→ **What is being asked**
Return exactly the lines of the data below, from the one that contains "red arrow: (244, 425)" through the final line, and leave out every picture.

[Records for the exercise Boundary: Start]

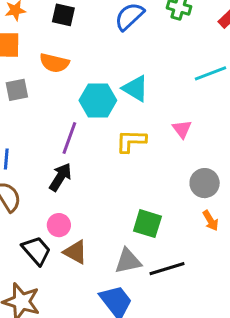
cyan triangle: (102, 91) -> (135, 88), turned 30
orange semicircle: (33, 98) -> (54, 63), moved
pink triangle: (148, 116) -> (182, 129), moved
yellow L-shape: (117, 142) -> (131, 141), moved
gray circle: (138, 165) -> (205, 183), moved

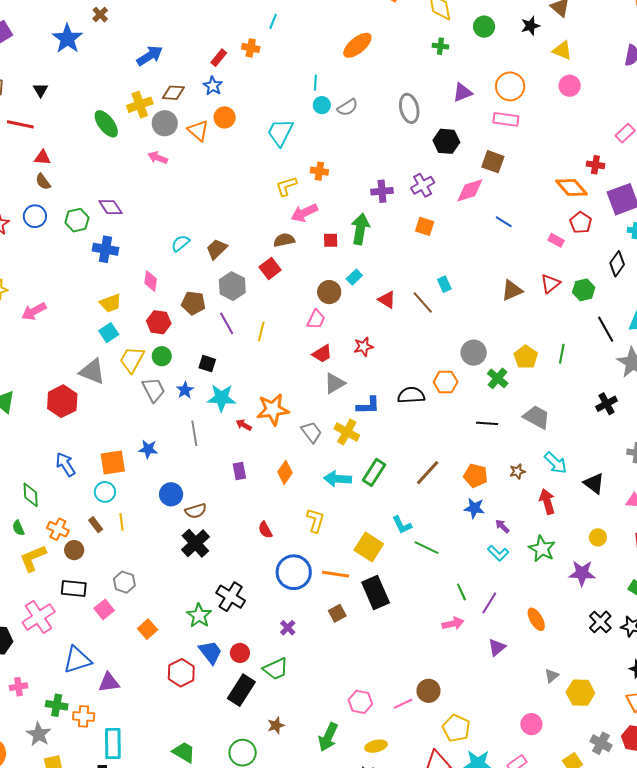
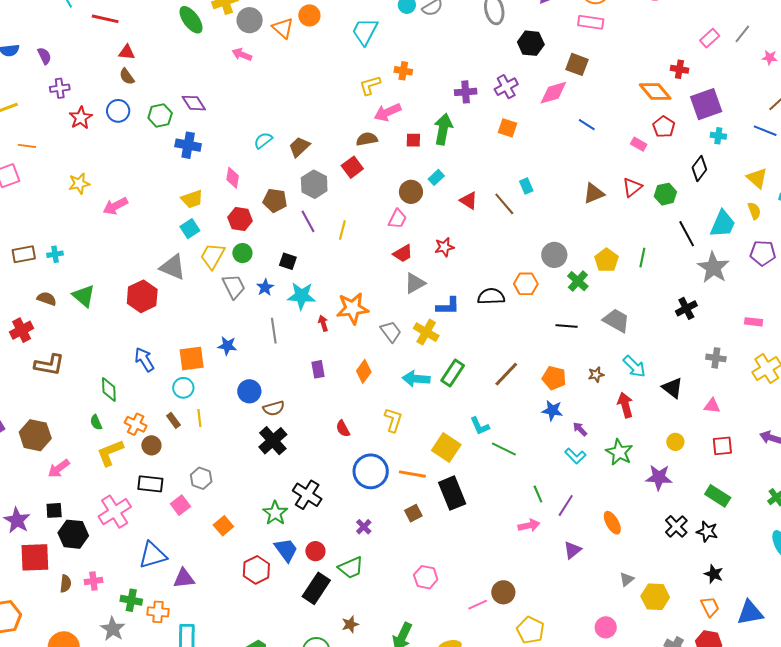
red arrow: (244, 425) -> (323, 323), turned 42
pink hexagon: (360, 702) -> (426, 577), moved

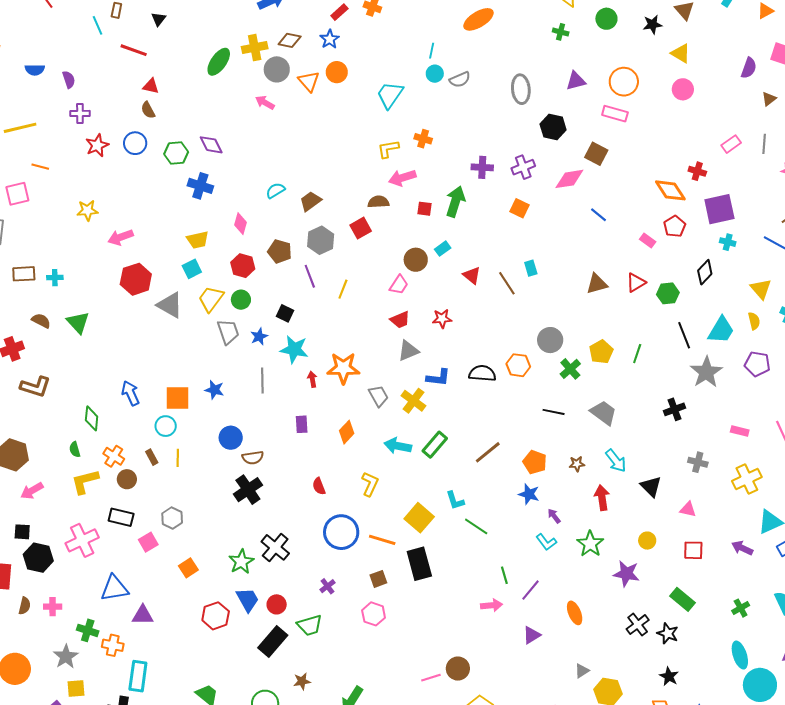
green ellipse: (191, 20) -> (219, 62), turned 64
gray line: (742, 34) -> (764, 144), turned -42
red hexagon: (142, 296) -> (136, 279), moved
pink hexagon: (426, 577) -> (374, 614), moved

[Records for the exercise Boundary: End]

→ **Final answer**
red arrow: (244, 425) -> (323, 323), turned 42
pink hexagon: (360, 702) -> (426, 577), moved

green ellipse: (191, 20) -> (219, 62), turned 64
gray line: (742, 34) -> (764, 144), turned -42
red hexagon: (142, 296) -> (136, 279), moved
pink hexagon: (426, 577) -> (374, 614), moved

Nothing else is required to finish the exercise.